■ TASK BRIEF ■
The lines to copy from the data below are those that hold the string "buffer".

[Before-and-after change data]

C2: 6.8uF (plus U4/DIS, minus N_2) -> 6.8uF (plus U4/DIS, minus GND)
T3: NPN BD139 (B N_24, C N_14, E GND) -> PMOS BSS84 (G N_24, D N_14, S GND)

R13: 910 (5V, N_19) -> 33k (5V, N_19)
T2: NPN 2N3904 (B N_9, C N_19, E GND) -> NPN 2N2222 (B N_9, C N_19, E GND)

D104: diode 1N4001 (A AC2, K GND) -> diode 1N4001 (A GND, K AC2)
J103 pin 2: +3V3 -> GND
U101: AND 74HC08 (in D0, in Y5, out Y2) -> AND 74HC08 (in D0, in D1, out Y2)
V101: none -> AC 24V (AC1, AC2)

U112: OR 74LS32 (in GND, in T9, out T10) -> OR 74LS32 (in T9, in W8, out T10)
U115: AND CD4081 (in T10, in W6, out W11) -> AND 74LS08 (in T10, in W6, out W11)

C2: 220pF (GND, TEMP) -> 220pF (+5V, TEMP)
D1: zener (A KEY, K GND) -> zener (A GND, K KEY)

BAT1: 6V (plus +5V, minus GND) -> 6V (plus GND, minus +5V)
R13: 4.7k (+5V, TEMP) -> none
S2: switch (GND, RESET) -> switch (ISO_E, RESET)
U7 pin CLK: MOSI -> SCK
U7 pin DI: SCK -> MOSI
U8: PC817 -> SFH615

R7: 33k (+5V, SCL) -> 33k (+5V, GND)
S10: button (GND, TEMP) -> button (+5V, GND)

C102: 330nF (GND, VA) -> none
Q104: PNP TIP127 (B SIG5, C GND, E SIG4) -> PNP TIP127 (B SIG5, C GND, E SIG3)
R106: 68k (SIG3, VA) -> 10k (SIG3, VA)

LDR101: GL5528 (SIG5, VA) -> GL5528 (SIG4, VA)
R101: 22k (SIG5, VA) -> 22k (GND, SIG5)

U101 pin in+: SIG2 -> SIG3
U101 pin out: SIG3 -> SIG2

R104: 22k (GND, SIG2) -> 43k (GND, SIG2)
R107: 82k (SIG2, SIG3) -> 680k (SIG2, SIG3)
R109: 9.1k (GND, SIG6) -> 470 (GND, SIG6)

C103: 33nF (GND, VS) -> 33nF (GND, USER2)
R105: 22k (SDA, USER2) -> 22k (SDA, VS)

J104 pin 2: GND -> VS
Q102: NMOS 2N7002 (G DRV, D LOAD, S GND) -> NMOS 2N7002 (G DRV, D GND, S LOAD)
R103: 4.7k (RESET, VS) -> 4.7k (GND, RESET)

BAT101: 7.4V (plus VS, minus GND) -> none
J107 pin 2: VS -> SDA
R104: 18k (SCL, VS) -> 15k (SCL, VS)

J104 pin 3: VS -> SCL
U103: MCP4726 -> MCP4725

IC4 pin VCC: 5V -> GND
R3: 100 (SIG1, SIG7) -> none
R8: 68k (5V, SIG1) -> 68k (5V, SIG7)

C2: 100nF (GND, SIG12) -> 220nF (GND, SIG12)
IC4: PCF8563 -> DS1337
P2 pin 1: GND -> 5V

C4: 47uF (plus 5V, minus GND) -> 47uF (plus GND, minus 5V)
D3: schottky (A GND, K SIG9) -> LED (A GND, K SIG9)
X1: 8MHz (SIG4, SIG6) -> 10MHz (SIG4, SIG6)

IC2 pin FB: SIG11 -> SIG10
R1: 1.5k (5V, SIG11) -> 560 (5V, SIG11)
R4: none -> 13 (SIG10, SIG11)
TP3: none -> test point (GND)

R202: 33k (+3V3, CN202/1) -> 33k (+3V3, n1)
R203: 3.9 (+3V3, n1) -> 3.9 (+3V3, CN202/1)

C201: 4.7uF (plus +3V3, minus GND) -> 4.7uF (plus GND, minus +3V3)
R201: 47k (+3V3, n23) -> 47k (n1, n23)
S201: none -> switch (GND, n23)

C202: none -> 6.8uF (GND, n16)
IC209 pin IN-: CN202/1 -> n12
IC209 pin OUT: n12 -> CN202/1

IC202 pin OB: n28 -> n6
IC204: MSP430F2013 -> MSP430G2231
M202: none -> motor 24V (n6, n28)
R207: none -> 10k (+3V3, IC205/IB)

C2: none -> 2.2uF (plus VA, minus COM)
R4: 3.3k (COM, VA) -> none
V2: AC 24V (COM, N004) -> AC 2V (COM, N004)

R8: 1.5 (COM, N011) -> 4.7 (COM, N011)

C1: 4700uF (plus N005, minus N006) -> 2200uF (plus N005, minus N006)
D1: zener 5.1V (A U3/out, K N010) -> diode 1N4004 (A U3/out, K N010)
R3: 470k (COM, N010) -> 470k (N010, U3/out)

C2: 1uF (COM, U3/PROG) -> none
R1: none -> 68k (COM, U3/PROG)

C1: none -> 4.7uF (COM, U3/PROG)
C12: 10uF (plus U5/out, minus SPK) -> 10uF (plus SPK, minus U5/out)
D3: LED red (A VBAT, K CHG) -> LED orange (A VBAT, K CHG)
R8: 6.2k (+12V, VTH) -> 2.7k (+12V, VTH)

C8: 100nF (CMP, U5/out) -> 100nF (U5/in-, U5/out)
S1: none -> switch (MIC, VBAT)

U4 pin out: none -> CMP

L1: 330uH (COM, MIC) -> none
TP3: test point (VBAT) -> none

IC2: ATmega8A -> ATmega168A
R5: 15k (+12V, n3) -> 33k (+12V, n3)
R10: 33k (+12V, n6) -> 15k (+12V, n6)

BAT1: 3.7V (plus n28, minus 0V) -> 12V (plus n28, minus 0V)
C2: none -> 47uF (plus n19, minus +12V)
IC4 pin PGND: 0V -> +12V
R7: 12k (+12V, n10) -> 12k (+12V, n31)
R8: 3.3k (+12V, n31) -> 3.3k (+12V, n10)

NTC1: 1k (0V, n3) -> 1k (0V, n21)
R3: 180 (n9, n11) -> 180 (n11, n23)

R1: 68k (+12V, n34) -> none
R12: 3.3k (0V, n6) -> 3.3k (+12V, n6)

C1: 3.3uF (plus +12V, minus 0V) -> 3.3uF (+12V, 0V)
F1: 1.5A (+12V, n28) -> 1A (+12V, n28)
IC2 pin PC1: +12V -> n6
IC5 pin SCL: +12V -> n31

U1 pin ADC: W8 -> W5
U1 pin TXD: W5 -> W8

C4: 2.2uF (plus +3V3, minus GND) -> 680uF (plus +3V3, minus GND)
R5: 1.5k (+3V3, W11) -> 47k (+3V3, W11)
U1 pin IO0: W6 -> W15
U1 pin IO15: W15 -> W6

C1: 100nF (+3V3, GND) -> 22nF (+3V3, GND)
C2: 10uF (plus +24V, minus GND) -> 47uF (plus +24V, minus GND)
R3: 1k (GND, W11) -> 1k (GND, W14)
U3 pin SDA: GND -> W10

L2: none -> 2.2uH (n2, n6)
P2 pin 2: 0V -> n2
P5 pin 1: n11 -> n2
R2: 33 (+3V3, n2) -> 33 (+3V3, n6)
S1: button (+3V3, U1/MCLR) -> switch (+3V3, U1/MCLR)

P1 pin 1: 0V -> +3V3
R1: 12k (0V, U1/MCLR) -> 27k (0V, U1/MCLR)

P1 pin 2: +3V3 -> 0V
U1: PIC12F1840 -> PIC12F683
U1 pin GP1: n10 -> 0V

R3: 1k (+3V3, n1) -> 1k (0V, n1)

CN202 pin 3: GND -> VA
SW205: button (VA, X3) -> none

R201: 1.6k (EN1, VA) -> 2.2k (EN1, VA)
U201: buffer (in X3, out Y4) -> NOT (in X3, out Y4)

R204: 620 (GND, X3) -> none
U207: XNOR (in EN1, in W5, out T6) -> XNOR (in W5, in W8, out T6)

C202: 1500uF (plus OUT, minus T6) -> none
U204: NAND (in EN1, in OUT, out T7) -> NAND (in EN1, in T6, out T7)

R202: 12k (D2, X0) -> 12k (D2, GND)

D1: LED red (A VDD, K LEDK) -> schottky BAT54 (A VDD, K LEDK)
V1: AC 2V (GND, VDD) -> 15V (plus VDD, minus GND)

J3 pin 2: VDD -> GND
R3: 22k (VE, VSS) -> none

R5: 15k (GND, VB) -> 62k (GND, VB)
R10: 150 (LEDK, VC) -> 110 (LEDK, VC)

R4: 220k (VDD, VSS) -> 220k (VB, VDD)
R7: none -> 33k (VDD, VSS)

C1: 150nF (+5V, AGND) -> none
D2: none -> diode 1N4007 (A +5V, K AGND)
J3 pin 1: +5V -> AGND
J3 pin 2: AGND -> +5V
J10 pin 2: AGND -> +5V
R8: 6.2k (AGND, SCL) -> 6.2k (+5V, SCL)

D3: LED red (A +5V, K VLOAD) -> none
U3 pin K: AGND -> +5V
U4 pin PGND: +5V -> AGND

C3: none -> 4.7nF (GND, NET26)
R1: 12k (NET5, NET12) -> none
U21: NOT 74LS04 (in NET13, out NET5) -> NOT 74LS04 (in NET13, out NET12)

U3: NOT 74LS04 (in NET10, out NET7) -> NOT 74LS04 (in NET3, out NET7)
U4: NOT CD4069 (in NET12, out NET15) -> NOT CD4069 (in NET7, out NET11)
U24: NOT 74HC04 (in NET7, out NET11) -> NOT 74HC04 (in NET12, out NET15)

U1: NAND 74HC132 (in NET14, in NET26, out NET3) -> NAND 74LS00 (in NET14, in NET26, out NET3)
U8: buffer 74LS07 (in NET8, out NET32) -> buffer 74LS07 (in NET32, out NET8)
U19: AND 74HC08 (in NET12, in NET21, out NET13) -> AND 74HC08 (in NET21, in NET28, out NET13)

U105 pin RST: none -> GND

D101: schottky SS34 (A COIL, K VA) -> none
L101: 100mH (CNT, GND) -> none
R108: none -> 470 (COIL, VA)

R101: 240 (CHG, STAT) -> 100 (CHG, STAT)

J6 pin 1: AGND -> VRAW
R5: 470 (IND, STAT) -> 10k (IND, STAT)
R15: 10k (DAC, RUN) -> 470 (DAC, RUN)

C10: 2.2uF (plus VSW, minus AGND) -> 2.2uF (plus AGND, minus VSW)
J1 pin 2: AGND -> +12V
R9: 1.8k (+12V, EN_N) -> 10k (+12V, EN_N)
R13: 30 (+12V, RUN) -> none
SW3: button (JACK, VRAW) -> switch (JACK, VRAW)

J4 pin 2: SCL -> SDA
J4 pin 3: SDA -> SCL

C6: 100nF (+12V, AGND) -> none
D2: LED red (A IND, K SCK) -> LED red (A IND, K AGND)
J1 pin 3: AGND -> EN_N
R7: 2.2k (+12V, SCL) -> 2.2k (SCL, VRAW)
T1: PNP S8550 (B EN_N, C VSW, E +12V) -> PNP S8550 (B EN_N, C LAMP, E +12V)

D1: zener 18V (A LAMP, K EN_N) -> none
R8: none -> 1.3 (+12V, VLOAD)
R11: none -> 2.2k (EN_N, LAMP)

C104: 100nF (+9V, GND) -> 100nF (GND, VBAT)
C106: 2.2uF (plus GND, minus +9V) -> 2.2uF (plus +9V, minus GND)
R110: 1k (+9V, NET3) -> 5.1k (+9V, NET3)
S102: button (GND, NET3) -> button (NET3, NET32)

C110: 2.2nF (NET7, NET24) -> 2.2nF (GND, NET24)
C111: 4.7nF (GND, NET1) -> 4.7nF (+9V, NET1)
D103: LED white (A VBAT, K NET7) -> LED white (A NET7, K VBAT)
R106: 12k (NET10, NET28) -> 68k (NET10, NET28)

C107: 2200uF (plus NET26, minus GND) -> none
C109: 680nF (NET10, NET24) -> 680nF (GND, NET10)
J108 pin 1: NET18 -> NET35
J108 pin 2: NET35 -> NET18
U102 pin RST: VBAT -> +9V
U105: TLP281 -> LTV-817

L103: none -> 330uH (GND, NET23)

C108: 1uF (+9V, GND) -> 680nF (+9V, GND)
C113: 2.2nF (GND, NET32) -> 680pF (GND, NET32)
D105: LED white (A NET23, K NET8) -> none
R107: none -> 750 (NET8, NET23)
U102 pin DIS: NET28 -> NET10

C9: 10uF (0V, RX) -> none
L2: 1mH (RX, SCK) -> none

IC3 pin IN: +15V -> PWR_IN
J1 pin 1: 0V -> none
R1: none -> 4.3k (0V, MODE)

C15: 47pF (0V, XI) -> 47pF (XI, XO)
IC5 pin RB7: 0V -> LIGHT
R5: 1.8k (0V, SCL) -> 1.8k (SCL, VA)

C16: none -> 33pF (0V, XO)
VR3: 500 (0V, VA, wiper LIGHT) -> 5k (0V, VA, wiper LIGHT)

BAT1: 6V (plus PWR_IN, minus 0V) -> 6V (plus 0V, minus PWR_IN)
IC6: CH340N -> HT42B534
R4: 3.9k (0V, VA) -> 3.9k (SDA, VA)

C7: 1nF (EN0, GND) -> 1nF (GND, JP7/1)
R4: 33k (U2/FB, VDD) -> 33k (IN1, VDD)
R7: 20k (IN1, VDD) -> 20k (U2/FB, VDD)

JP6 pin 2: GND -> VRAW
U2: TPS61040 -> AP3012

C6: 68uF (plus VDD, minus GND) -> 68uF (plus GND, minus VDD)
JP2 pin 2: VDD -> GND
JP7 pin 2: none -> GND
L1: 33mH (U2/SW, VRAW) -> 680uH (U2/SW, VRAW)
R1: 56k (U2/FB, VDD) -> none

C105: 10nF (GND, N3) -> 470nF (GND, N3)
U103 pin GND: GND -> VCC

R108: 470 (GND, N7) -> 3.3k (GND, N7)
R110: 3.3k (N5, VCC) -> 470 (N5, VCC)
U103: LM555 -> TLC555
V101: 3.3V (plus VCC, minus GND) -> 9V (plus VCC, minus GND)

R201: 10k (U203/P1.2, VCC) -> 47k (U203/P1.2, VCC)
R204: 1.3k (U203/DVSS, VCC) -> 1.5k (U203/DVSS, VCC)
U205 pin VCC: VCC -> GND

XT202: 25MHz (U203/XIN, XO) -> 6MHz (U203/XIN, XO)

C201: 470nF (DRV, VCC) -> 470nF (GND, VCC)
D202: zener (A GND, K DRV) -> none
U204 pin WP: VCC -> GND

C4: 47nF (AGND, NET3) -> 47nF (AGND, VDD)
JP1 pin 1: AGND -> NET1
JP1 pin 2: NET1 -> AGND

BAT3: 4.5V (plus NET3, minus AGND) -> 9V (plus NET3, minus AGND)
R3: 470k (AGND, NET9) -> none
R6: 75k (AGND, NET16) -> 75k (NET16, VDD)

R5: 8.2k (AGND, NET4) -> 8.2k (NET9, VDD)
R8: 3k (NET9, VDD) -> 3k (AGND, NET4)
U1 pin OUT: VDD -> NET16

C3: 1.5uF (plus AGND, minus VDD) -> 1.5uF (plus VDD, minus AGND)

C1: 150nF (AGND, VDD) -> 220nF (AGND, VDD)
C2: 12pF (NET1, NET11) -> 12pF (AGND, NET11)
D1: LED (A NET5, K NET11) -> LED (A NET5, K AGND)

■ SOLUTION BELOW ■
U201: buffer (in X3, out Y4) -> NOT (in X3, out Y4)
U8: buffer 74LS07 (in NET8, out NET32) -> buffer 74LS07 (in NET32, out NET8)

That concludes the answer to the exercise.